▶ _What you need to do_: Every record below should be repeated exactly. Omit the pictures.

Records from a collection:

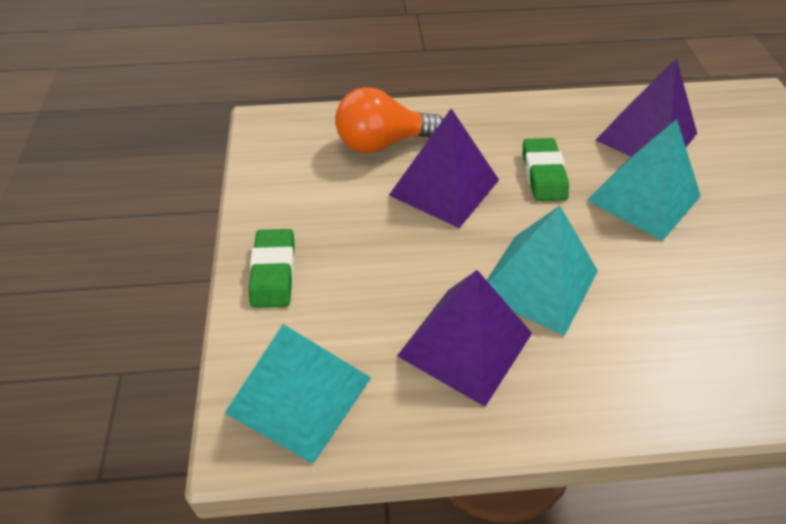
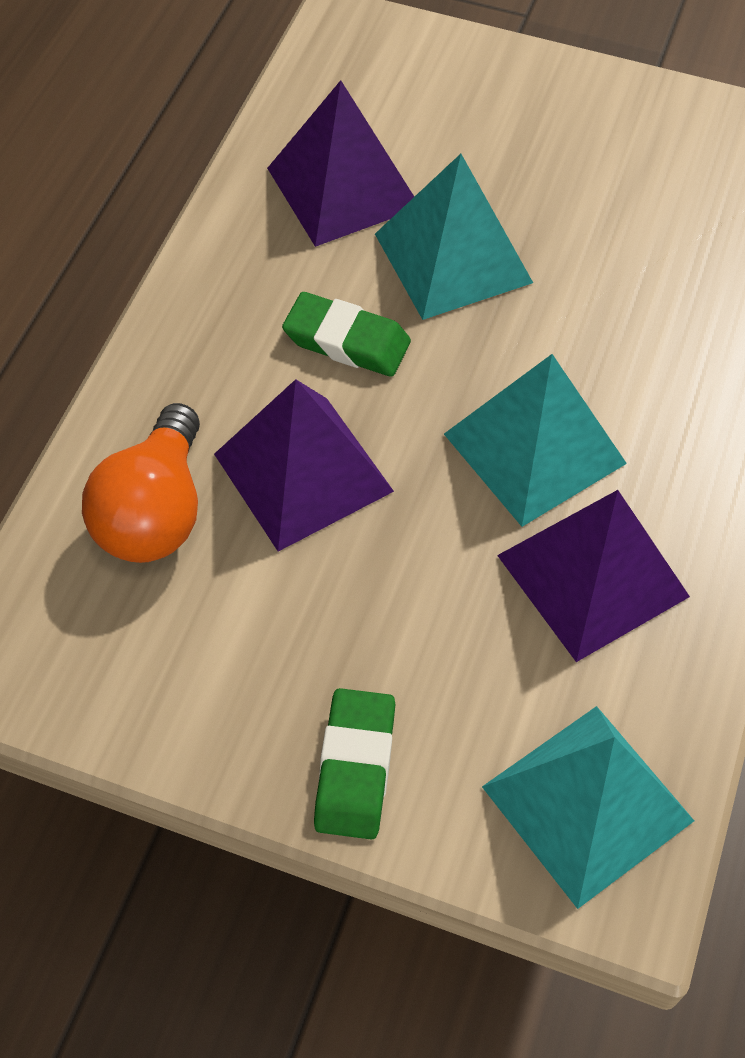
camera: 65 degrees left, 10 degrees up
green eraser [249,229,295,308] -> green eraser turned 75 degrees clockwise [314,688,395,839]

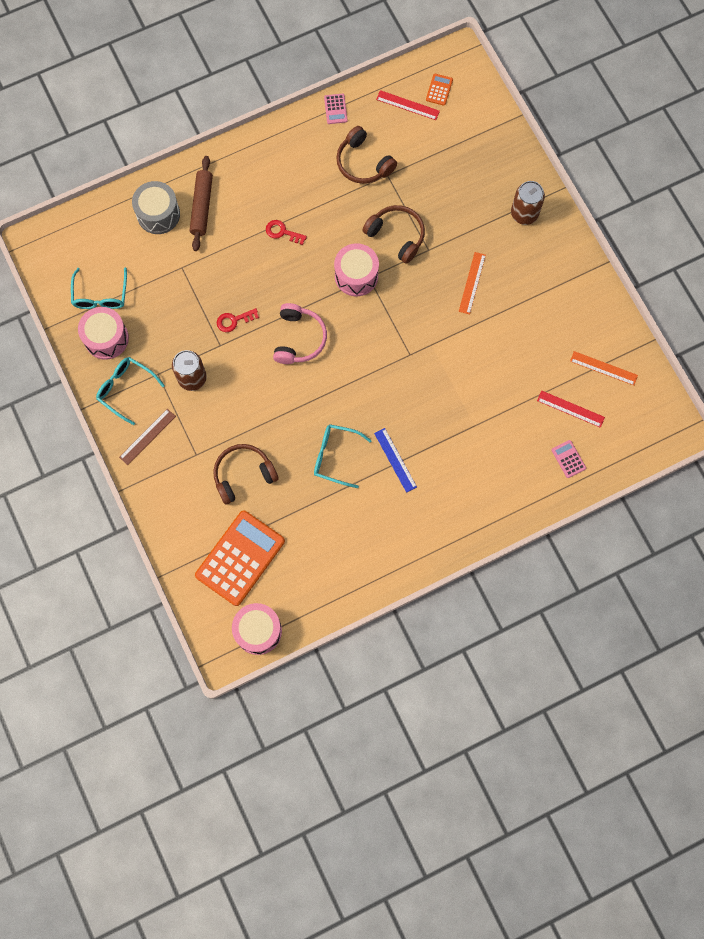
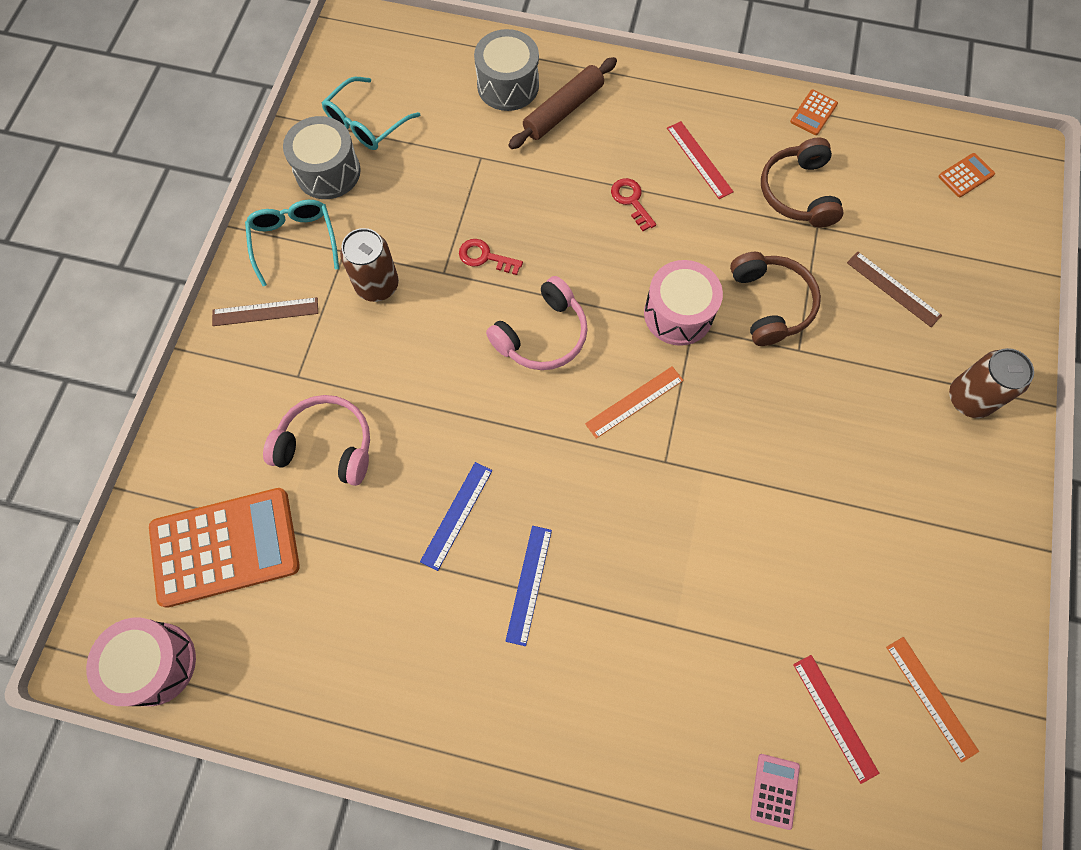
camera: 40 degrees right, 5 degrees down
pink drum [78,307,129,360] -> grey drum [283,116,361,199]
brown headphones [213,444,279,505] -> pink headphones [263,395,370,486]
turquoise glasses [314,424,372,488] -> blue ruler [420,462,492,571]
pink calculator [324,94,348,124] -> orange calculator [790,90,838,135]
red ruler [376,90,440,120] -> red ruler moved to [667,121,734,199]
orange ruler [459,252,486,314] -> orange ruler moved to [585,366,684,439]
none -> brown ruler [847,252,942,327]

▶ _Output_:
camera: 65 degrees left, 10 degrees up
green eraser [249,229,295,308] -> green eraser turned 75 degrees clockwise [314,688,395,839]

camera: 40 degrees right, 5 degrees down
pink drum [78,307,129,360] -> grey drum [283,116,361,199]
brown headphones [213,444,279,505] -> pink headphones [263,395,370,486]
turquoise glasses [314,424,372,488] -> blue ruler [420,462,492,571]
pink calculator [324,94,348,124] -> orange calculator [790,90,838,135]
red ruler [376,90,440,120] -> red ruler moved to [667,121,734,199]
orange ruler [459,252,486,314] -> orange ruler moved to [585,366,684,439]
none -> brown ruler [847,252,942,327]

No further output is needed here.